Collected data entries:
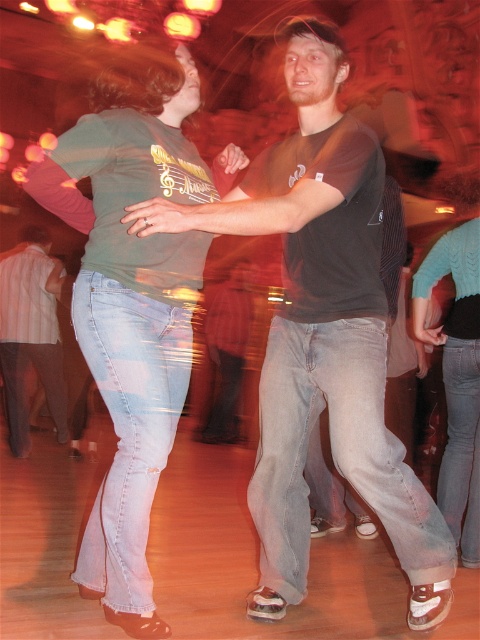
In the scene shown: You are at a party and want to find the point at coordinates (322, 333) in the image. According to the scene description, where is this point located?

The point at coordinates (322, 333) is located on the matte black t shirt at center.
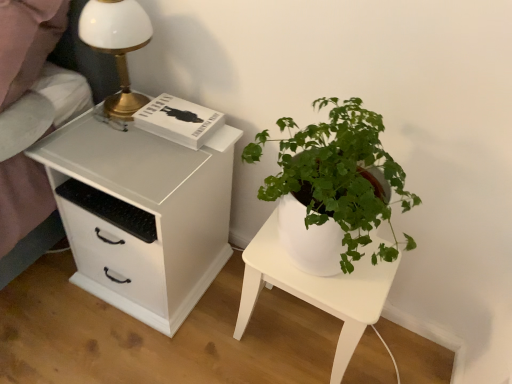
Image resolution: width=512 pixels, height=384 pixels. What are the coordinates of `vacant area that is in front of white matte chest of drawers at left` in the screenshot? It's located at (121, 350).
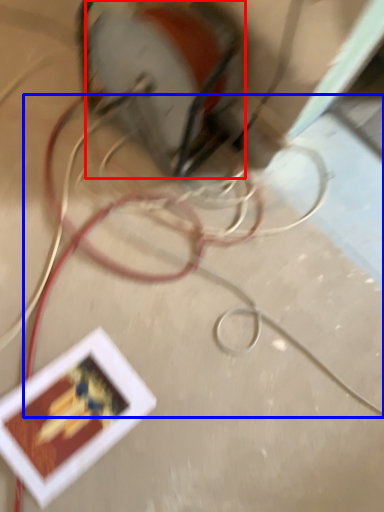
Question: Which point is further to the camera, power plugs and sockets (highlighted by a red box) or wire (highlighted by a blue box)?

Choices:
 (A) power plugs and sockets
 (B) wire

Answer: (A)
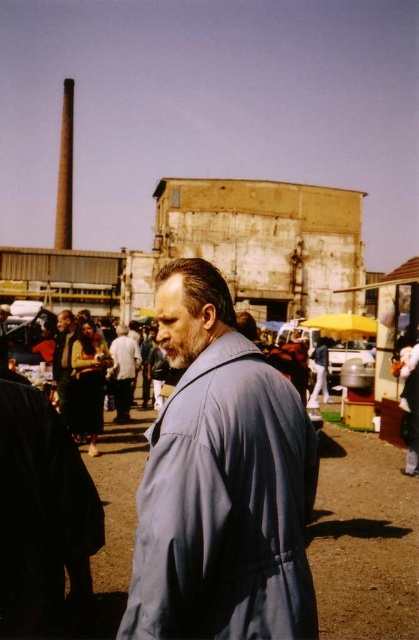
Is black matte robe at center smaller than matte black jacket at lower left?

Yes.

Who is more forward, (41, 540) or (62, 320)?

Positioned in front is point (41, 540).

What do you see at coordinates (43, 509) in the screenshot? The width and height of the screenshot is (419, 640). I see `black matte robe at center` at bounding box center [43, 509].

Identify the location of black matte robe at center. (43, 509).

Can you confirm if blue fabric coat at center is positioned to the right of matte black jacket at lower left?

Indeed, blue fabric coat at center is positioned on the right side of matte black jacket at lower left.

Does point (162, 310) come closer to viewer compared to point (75, 330)?

Yes, it is.

This screenshot has height=640, width=419. What are the coordinates of `blue fabric coat at center` in the screenshot? It's located at (220, 481).

Does blue fabric coat at center appear under light brown leather jacket at center?

Indeed, blue fabric coat at center is positioned under light brown leather jacket at center.

Measure the distance from blue fabric coat at center to light brown leather jacket at center.

109.61 feet

Image resolution: width=419 pixels, height=640 pixels. I want to click on blue fabric coat at center, so click(220, 481).

Image resolution: width=419 pixels, height=640 pixels. In order to click on blue fabric coat at center in this screenshot , I will do `click(220, 481)`.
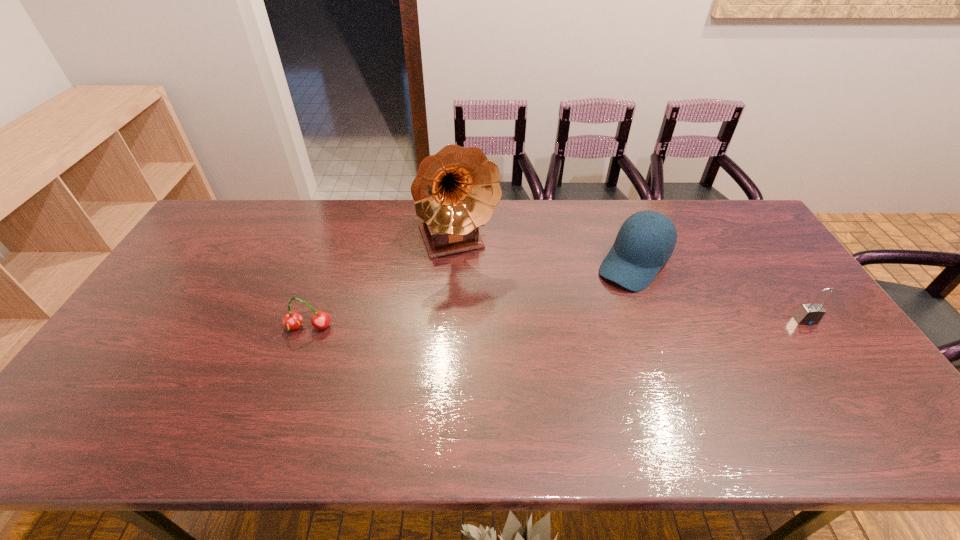
Where is `the leftmost object`? The width and height of the screenshot is (960, 540). the leftmost object is located at coordinates (292, 320).

Identify the location of the rightmost object. (808, 314).

This screenshot has width=960, height=540. What are the coordinates of `the third shortest object` in the screenshot? It's located at (646, 240).

Locate an element on the screen. the second object from right to left is located at coordinates (646, 240).

Locate an element on the screen. Image resolution: width=960 pixels, height=540 pixels. the tallest object is located at coordinates [455, 192].

This screenshot has width=960, height=540. What are the coordinates of `the third object from right to left` in the screenshot? It's located at (455, 192).

I want to click on vacant space located with stems pointing upwards on the cherry, so click(x=285, y=394).

At what (x,y) coordinates should I click in order to perform the action: click on vacant space located 0.120m on the shackle of the rightmost object. Please return your answer as a coordinate pair (x, y). This screenshot has height=540, width=960. Looking at the image, I should click on (834, 362).

Identify the location of vacant space situated on the front-facing side of the second object from right to left. This screenshot has height=540, width=960. (557, 355).

Where is `vacant space located on the front-facing side of the second object from right to left`? The image size is (960, 540). vacant space located on the front-facing side of the second object from right to left is located at coordinates (557, 355).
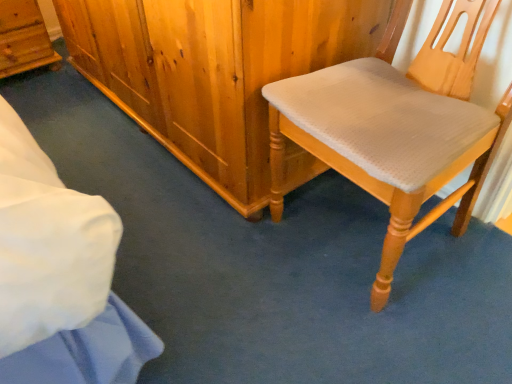
Find the location of a particular element. This screenshot has width=512, height=384. free space in front of light wood/texture chair at right is located at coordinates (385, 330).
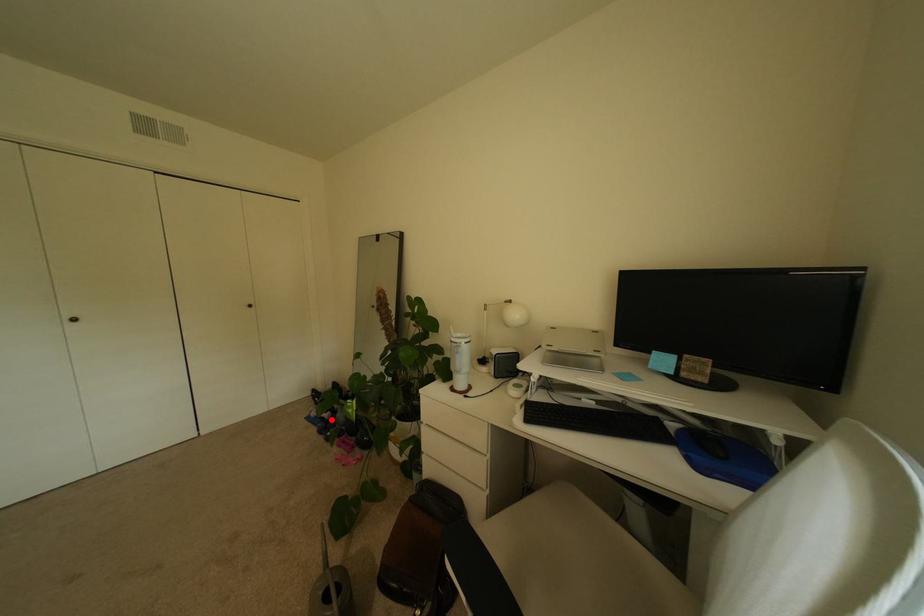
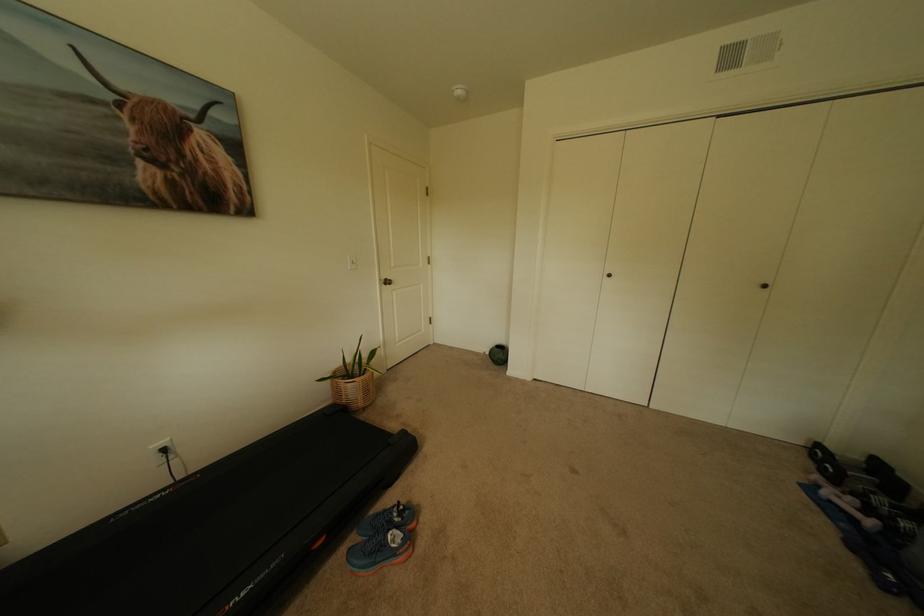
The point at the highlighted location is marked in the first image. Where is the corresponding point in the second image?

(862, 521)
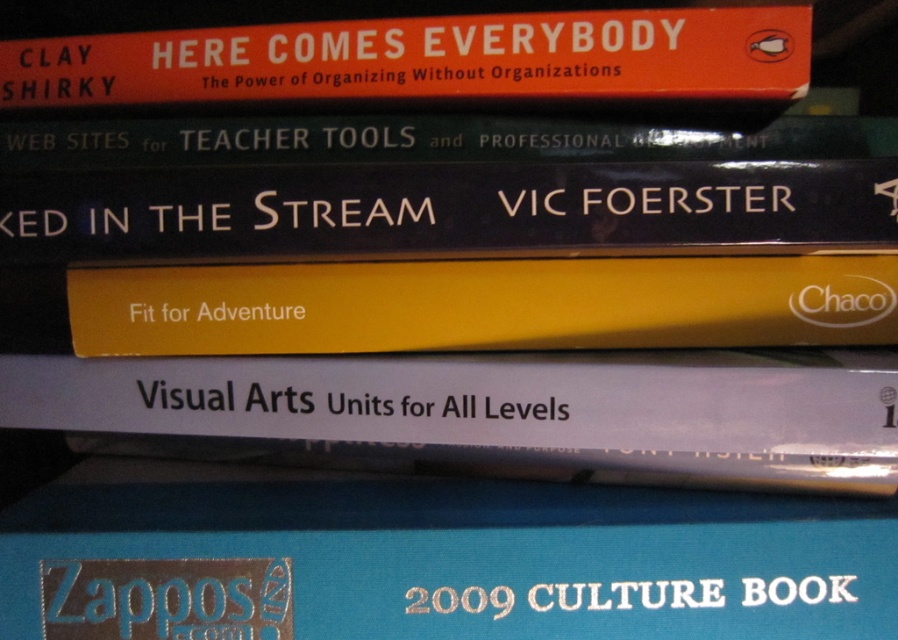
Can you confirm if blue hardcover book at lower center is wider than green matte book at center?

No.

Can you confirm if blue hardcover book at lower center is taller than green matte book at center?

Indeed, blue hardcover book at lower center has a greater height compared to green matte book at center.

Image resolution: width=898 pixels, height=640 pixels. Describe the element at coordinates (433, 557) in the screenshot. I see `blue hardcover book at lower center` at that location.

Locate an element on the screen. The height and width of the screenshot is (640, 898). blue hardcover book at lower center is located at coordinates (433, 557).

Does blue hardcover book at lower center come behind yellow matte book at center?

That is False.

Is point (386, 556) closer to camera compared to point (104, 349)?

Yes.

What do you see at coordinates (433, 557) in the screenshot? This screenshot has width=898, height=640. I see `blue hardcover book at lower center` at bounding box center [433, 557].

Where is `blue hardcover book at lower center`? This screenshot has height=640, width=898. blue hardcover book at lower center is located at coordinates (433, 557).

Who is higher up, white paper at center or yellow matte book at center?

yellow matte book at center is higher up.

Who is positioned more to the left, white paper at center or yellow matte book at center?

white paper at center

Is point (789, 380) less distant than point (331, 333)?

Yes, it is in front of point (331, 333).

At what (x,y) coordinates should I click in order to perform the action: click on white paper at center. Please return your answer as a coordinate pair (x, y). The width and height of the screenshot is (898, 640). Looking at the image, I should click on (505, 408).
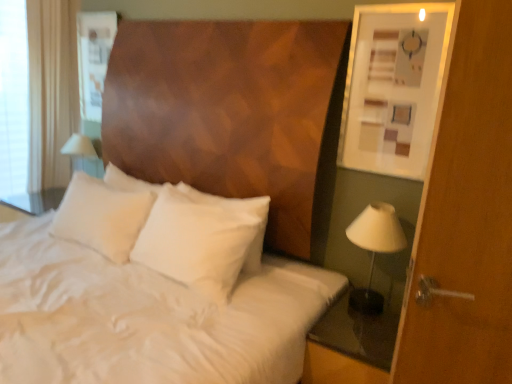
Locate an element on the screen. vacant area on top of transparent glass nightstand at lower right (from a real-world perspective) is located at coordinates (346, 324).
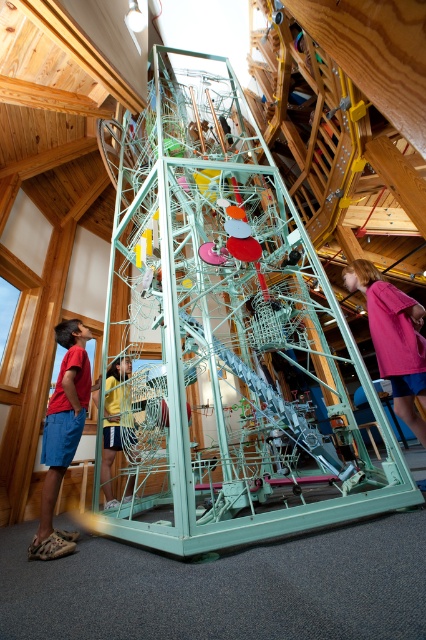
Can you confirm if matte red shirt at left is bigger than yellow fabric shorts at center?

Actually, matte red shirt at left might be smaller than yellow fabric shorts at center.

Between matte red shirt at left and yellow fabric shorts at center, which one appears on the right side from the viewer's perspective?

yellow fabric shorts at center

Who is more forward, (48, 426) or (112, 371)?

Point (48, 426)

You are a GUI agent. You are given a task and a screenshot of the screen. Output one action in this format:
    pyautogui.click(x=<x>, y=<y>)
    Task: Click on the matte red shirt at left
    
    Given the screenshot: What is the action you would take?
    pyautogui.click(x=63, y=435)

Is pink fabric shirt at lower right closer to the viewer compared to yellow fabric shorts at center?

That is True.

Locate an element on the screen. This screenshot has width=426, height=640. pink fabric shirt at lower right is located at coordinates (x=394, y=339).

Does matte red shirt at left appear under pink fabric shirt at lower right?

Indeed, matte red shirt at left is positioned under pink fabric shirt at lower right.

Is point (72, 444) more distant than point (391, 340)?

No, (72, 444) is closer to viewer.

Locate an element on the screen. The height and width of the screenshot is (640, 426). matte red shirt at left is located at coordinates (63, 435).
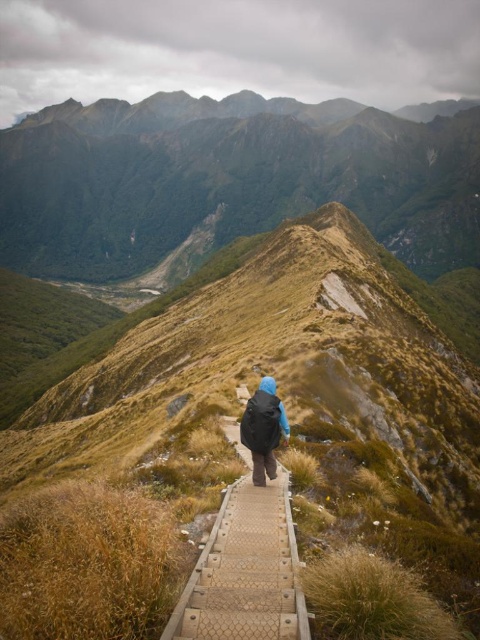
Consider the image. Is green mossy mountain at upper center taller than textured wooden boardwalk at center?

Yes, green mossy mountain at upper center is taller than textured wooden boardwalk at center.

Can you confirm if green mossy mountain at upper center is positioned above textured wooden boardwalk at center?

Indeed, green mossy mountain at upper center is positioned over textured wooden boardwalk at center.

Which is behind, point (88, 168) or point (262, 566)?

The point (88, 168) is behind.

Locate an element on the screen. The height and width of the screenshot is (640, 480). green mossy mountain at upper center is located at coordinates (228, 179).

Who is taller, brown grassy hill at center or textured wooden boardwalk at center?

With more height is brown grassy hill at center.

Who is more distant from viewer, (61, 360) or (216, 568)?

The point (61, 360) is behind.

You are a GUI agent. You are given a task and a screenshot of the screen. Output one action in this format:
    pyautogui.click(x=<x>, y=<y>)
    Task: Click on the brown grassy hill at center
    Image resolution: width=480 pixels, height=640 pixels.
    Given the screenshot: What is the action you would take?
    pyautogui.click(x=226, y=442)

Consider the image. Between brown grassy hill at center and green mossy mountain at upper center, which one appears on the left side from the viewer's perspective?

From the viewer's perspective, brown grassy hill at center appears more on the left side.

This screenshot has width=480, height=640. Find the location of `brown grassy hill at center`. brown grassy hill at center is located at coordinates (226, 442).

Locate an element on the screen. This screenshot has width=480, height=640. brown grassy hill at center is located at coordinates (226, 442).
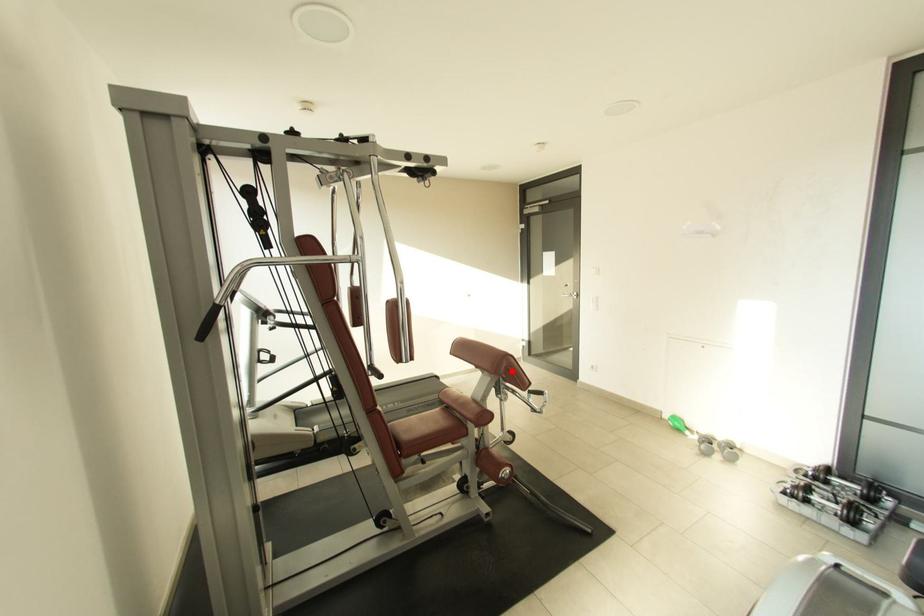
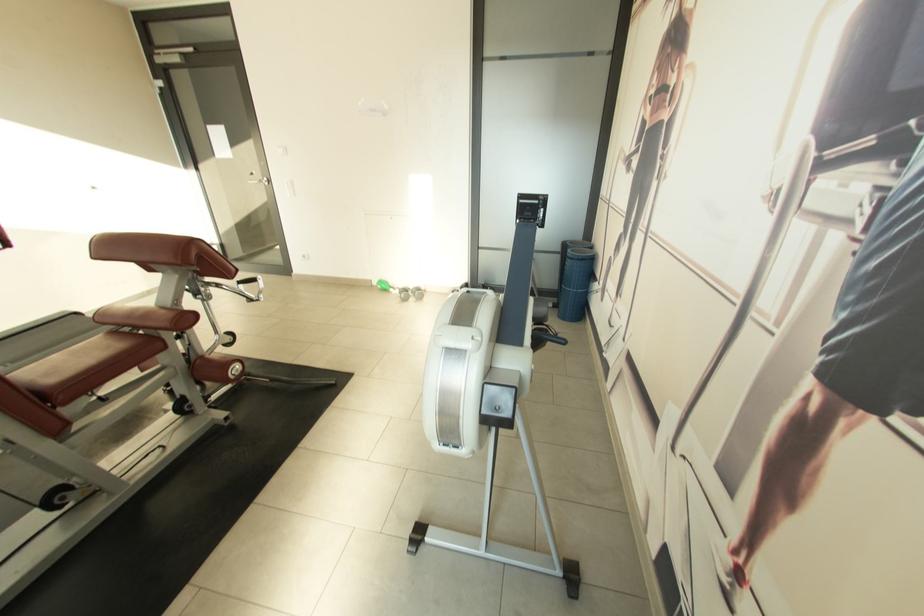
In the second image, find the point that corresponds to the highlighted location in the first image.

(204, 257)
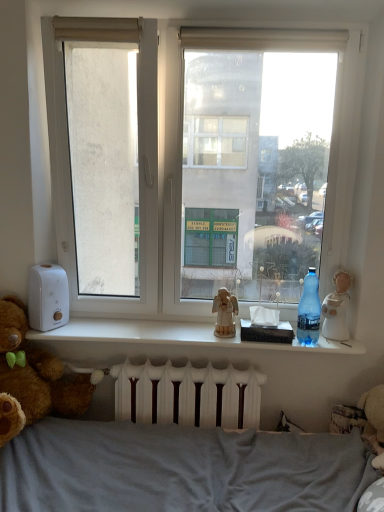
Question: Is brown plush teddy bear at left at the back of white fabric curtain at upper center?

Choices:
 (A) yes
 (B) no

Answer: (B)

Question: From the image's perspective, is white fabric curtain at upper center on top of brown plush teddy bear at left?

Choices:
 (A) yes
 (B) no

Answer: (A)

Question: Is white fabric curtain at upper center not inside brown plush teddy bear at left?

Choices:
 (A) yes
 (B) no

Answer: (A)

Question: Does white fabric curtain at upper center contain brown plush teddy bear at left?

Choices:
 (A) yes
 (B) no

Answer: (B)

Question: Is white fabric curtain at upper center thinner than brown plush teddy bear at left?

Choices:
 (A) yes
 (B) no

Answer: (A)

Question: Is white fabric curtain at upper center bigger than brown plush teddy bear at left?

Choices:
 (A) no
 (B) yes

Answer: (A)

Question: Is the position of white matte window sill at center less distant than that of wooden angel at center, the second figurine from the right?

Choices:
 (A) no
 (B) yes

Answer: (B)

Question: Considering the relative sizes of white matte window sill at center and wooden angel at center, the second figurine from the right, in the image provided, is white matte window sill at center thinner than wooden angel at center, the second figurine from the right,?

Choices:
 (A) no
 (B) yes

Answer: (A)

Question: Is white matte window sill at center beside wooden angel at center, the second figurine from the right?

Choices:
 (A) yes
 (B) no

Answer: (B)

Question: From the image's perspective, is white matte window sill at center on top of wooden angel at center, the second figurine from the right?

Choices:
 (A) no
 (B) yes

Answer: (A)

Question: Can you confirm if white matte window sill at center is shorter than wooden angel at center, the second figurine from the right?

Choices:
 (A) yes
 (B) no

Answer: (A)

Question: Does white matte window sill at center have a greater width compared to wooden angel at center, the second figurine from the right?

Choices:
 (A) no
 (B) yes

Answer: (B)

Question: From a real-world perspective, is blue plastic bottle at right on white ceramic figurine at right, which is the second figurine from left to right?

Choices:
 (A) no
 (B) yes

Answer: (B)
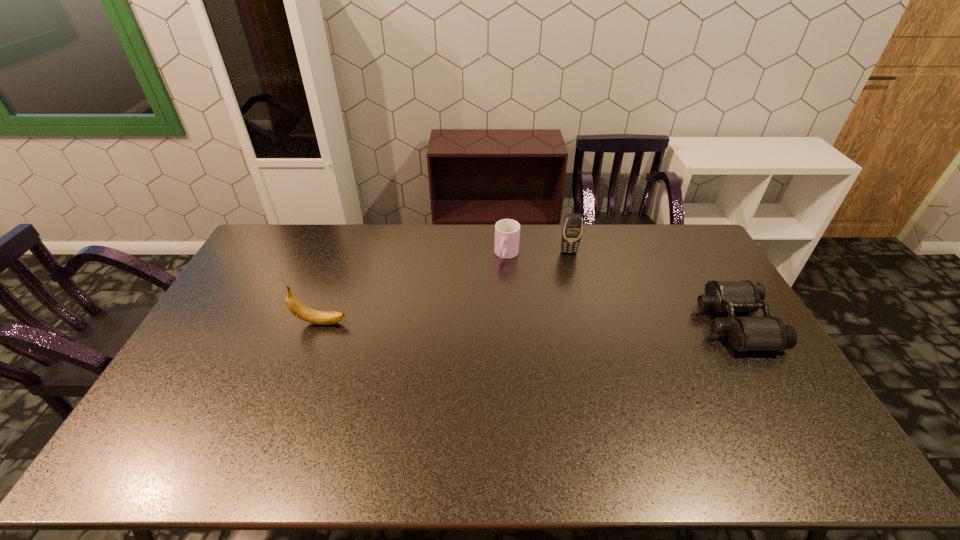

**WHAT THE TASK REQUIRES**. Retype, without changes, the part of the material that opens with the line containing "wider than green matte book at center?" and closes with the line containing "on (505, 408).", including both of those lines.

**SOLUTION FOR THIS EXERCISE**.
Can you confirm if blue hardcover book at lower center is wider than green matte book at center?

No.

Can you confirm if blue hardcover book at lower center is taller than green matte book at center?

Indeed, blue hardcover book at lower center has a greater height compared to green matte book at center.

Image resolution: width=898 pixels, height=640 pixels. Describe the element at coordinates (433, 557) in the screenshot. I see `blue hardcover book at lower center` at that location.

Locate an element on the screen. The height and width of the screenshot is (640, 898). blue hardcover book at lower center is located at coordinates (433, 557).

Does blue hardcover book at lower center come behind yellow matte book at center?

That is False.

Is point (386, 556) closer to camera compared to point (104, 349)?

Yes.

What do you see at coordinates (433, 557) in the screenshot? This screenshot has width=898, height=640. I see `blue hardcover book at lower center` at bounding box center [433, 557].

Where is `blue hardcover book at lower center`? This screenshot has height=640, width=898. blue hardcover book at lower center is located at coordinates (433, 557).

Who is higher up, white paper at center or yellow matte book at center?

yellow matte book at center is higher up.

Who is positioned more to the left, white paper at center or yellow matte book at center?

white paper at center

Is point (789, 380) less distant than point (331, 333)?

Yes, it is in front of point (331, 333).

At what (x,y) coordinates should I click in order to perform the action: click on white paper at center. Please return your answer as a coordinate pair (x, y). The width and height of the screenshot is (898, 640). Looking at the image, I should click on (505, 408).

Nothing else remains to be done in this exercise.